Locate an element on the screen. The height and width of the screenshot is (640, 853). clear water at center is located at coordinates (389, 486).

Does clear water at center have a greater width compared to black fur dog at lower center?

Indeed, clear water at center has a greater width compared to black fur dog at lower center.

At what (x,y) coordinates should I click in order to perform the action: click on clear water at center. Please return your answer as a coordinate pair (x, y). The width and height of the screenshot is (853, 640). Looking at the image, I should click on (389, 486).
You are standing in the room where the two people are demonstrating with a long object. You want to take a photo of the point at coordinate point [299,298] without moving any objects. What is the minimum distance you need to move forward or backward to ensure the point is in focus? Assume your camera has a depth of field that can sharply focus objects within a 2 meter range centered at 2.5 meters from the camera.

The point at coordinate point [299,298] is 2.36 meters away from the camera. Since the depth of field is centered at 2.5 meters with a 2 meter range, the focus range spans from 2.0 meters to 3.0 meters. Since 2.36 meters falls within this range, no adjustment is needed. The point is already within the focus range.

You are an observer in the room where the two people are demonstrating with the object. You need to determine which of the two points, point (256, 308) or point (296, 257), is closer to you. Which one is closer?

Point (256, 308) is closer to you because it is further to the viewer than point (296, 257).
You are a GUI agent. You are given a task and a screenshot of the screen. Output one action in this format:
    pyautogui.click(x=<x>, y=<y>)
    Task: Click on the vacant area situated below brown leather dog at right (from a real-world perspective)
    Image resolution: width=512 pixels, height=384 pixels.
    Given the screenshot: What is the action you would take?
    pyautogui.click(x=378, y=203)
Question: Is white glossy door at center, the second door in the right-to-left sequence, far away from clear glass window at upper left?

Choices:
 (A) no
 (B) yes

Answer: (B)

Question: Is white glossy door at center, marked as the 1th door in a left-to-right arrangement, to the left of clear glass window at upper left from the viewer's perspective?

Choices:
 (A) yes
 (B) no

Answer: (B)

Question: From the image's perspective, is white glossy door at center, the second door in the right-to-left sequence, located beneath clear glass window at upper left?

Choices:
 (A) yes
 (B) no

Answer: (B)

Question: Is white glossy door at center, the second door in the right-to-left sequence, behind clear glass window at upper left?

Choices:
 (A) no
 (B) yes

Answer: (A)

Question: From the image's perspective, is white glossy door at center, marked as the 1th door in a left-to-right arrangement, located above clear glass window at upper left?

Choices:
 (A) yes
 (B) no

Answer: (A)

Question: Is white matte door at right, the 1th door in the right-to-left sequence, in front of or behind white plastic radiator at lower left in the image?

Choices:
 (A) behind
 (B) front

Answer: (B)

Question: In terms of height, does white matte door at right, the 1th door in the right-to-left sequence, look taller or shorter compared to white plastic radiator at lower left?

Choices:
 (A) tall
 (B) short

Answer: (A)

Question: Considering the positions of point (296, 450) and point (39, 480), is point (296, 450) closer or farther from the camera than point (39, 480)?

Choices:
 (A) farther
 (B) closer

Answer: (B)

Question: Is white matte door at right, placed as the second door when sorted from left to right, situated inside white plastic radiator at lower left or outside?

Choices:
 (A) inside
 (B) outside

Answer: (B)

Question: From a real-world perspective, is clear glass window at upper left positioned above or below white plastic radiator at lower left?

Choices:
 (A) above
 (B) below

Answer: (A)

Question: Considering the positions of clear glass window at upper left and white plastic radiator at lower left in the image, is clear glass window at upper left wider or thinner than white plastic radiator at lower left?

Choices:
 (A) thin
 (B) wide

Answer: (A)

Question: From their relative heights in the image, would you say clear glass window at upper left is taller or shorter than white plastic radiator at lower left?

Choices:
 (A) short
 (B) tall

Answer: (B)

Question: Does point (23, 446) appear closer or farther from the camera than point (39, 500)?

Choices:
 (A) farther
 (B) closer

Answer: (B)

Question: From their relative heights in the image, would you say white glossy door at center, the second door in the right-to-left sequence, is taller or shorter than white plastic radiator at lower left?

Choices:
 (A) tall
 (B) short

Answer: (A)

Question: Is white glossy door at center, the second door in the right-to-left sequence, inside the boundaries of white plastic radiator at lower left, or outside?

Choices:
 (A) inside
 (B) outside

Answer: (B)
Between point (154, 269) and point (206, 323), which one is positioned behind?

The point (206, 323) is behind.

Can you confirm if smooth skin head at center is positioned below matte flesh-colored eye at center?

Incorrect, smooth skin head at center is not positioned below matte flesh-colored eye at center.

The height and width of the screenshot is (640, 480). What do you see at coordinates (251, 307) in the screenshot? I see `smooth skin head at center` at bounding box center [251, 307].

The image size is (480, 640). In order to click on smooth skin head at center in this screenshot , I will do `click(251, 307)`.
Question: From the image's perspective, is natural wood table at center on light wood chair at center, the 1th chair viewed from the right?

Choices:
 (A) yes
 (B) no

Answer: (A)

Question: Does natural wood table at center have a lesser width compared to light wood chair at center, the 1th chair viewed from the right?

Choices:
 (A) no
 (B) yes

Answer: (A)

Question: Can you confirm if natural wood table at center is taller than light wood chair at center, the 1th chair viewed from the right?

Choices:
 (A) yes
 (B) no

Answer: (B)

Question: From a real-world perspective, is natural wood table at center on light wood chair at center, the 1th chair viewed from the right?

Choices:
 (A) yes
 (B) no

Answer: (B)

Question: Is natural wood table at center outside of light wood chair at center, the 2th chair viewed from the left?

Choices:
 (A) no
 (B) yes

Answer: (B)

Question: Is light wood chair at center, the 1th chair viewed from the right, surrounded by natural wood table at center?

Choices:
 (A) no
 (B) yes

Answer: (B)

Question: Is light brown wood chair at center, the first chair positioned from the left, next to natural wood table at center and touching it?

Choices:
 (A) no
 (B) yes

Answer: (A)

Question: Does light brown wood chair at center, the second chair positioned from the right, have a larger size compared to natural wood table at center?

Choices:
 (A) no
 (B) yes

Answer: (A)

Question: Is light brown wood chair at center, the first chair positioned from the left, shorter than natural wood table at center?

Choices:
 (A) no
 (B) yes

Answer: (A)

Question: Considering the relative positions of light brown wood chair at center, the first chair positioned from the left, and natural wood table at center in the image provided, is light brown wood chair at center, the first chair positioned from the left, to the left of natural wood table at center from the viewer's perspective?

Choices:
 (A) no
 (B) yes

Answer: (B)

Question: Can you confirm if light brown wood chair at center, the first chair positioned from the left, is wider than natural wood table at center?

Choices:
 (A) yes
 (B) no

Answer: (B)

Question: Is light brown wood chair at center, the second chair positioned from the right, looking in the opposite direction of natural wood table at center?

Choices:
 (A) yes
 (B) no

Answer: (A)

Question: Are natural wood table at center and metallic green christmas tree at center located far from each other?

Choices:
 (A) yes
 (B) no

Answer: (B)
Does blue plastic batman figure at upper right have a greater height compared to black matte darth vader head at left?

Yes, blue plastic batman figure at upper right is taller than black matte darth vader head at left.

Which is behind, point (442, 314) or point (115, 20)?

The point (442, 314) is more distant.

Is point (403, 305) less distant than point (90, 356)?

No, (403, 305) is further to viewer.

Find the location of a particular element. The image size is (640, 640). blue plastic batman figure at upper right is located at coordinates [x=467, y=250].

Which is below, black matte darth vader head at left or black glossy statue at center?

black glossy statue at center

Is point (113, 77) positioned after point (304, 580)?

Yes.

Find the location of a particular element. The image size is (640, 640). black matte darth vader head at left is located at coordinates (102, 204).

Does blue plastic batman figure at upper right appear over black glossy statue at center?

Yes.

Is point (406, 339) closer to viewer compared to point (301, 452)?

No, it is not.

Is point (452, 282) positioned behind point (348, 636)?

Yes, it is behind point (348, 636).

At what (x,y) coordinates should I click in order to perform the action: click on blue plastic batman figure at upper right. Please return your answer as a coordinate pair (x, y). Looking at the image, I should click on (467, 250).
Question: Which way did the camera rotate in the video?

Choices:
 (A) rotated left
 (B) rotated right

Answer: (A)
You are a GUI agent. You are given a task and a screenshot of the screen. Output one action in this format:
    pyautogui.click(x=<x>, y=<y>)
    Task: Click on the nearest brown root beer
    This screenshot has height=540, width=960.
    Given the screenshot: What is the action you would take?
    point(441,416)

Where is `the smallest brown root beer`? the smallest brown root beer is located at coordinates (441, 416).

______________________________

▶ Objectif de l'exercice:
Veuillez mettre à jour le listing depuis son début jusqu'à la ligne contenant "You are standing", celle-ci comprise, en remplaçant "coordinate pair" par "pair of coordinates" sans rien changer d'autre.

▶ Résultat final:
Locate an element on the screen. The height and width of the screenshot is (640, 853). clear water at center is located at coordinates (389, 486).

Does clear water at center have a greater width compared to black fur dog at lower center?

Indeed, clear water at center has a greater width compared to black fur dog at lower center.

At what (x,y) coordinates should I click in order to perform the action: click on clear water at center. Please return your answer as a pair of coordinates (x, y). The width and height of the screenshot is (853, 640). Looking at the image, I should click on (389, 486).
You are standing in the room where the two people are demonstrating with a long object. You want to take a photo of the point at coordinate point [299,298] without moving any objects. What is the minimum distance you need to move forward or backward to ensure the point is in focus? Assume your camera has a depth of field that can sharply focus objects within a 2 meter range centered at 2.5 meters from the camera.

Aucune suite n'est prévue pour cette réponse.